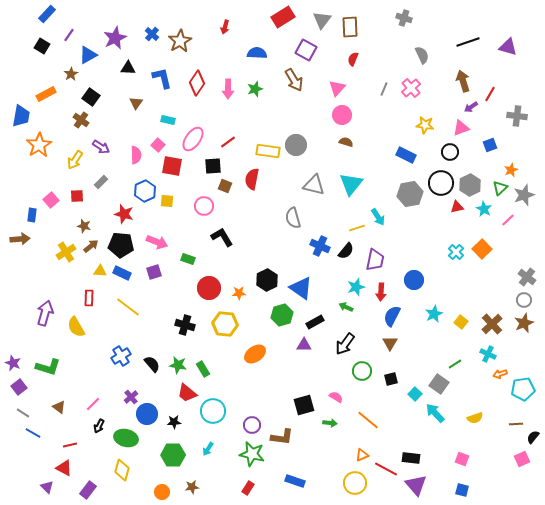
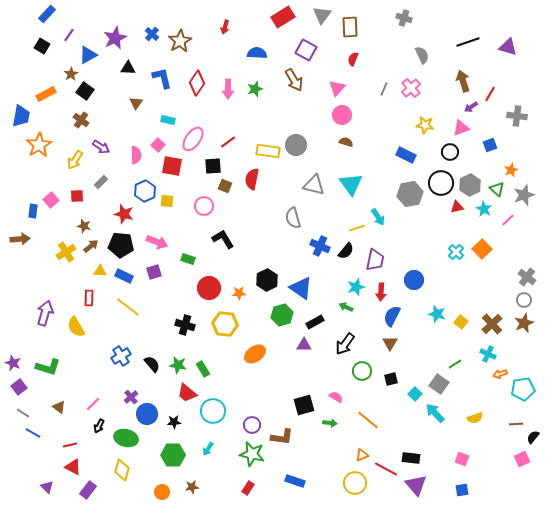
gray triangle at (322, 20): moved 5 px up
black square at (91, 97): moved 6 px left, 6 px up
cyan triangle at (351, 184): rotated 15 degrees counterclockwise
green triangle at (500, 188): moved 3 px left, 1 px down; rotated 35 degrees counterclockwise
blue rectangle at (32, 215): moved 1 px right, 4 px up
black L-shape at (222, 237): moved 1 px right, 2 px down
blue rectangle at (122, 273): moved 2 px right, 3 px down
cyan star at (434, 314): moved 3 px right; rotated 30 degrees counterclockwise
red triangle at (64, 468): moved 9 px right, 1 px up
blue square at (462, 490): rotated 24 degrees counterclockwise
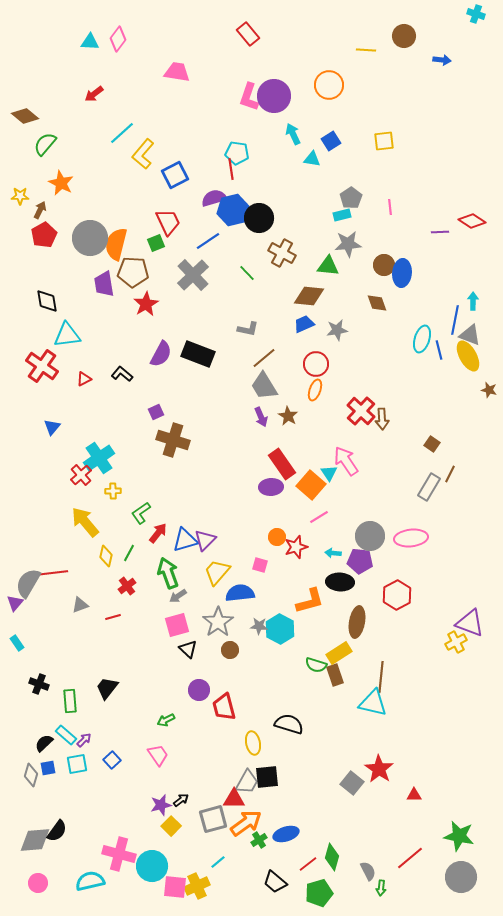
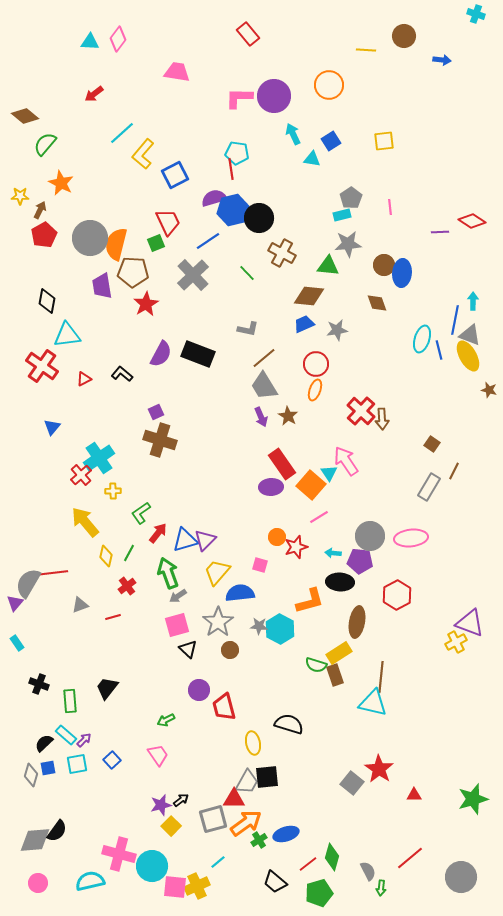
pink L-shape at (249, 97): moved 10 px left, 1 px down; rotated 72 degrees clockwise
purple trapezoid at (104, 284): moved 2 px left, 2 px down
black diamond at (47, 301): rotated 20 degrees clockwise
brown cross at (173, 440): moved 13 px left
brown line at (450, 474): moved 4 px right, 3 px up
green star at (459, 836): moved 14 px right, 37 px up; rotated 28 degrees counterclockwise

-- TASK INSTRUCTIONS --
The response must contain every line from the listing above in which the string "blue" appears.

-- WRITTEN ANSWER --
blue rectangle at (32, 215): moved 1 px right, 4 px up
blue rectangle at (122, 273): moved 2 px right, 3 px down
blue square at (462, 490): rotated 24 degrees counterclockwise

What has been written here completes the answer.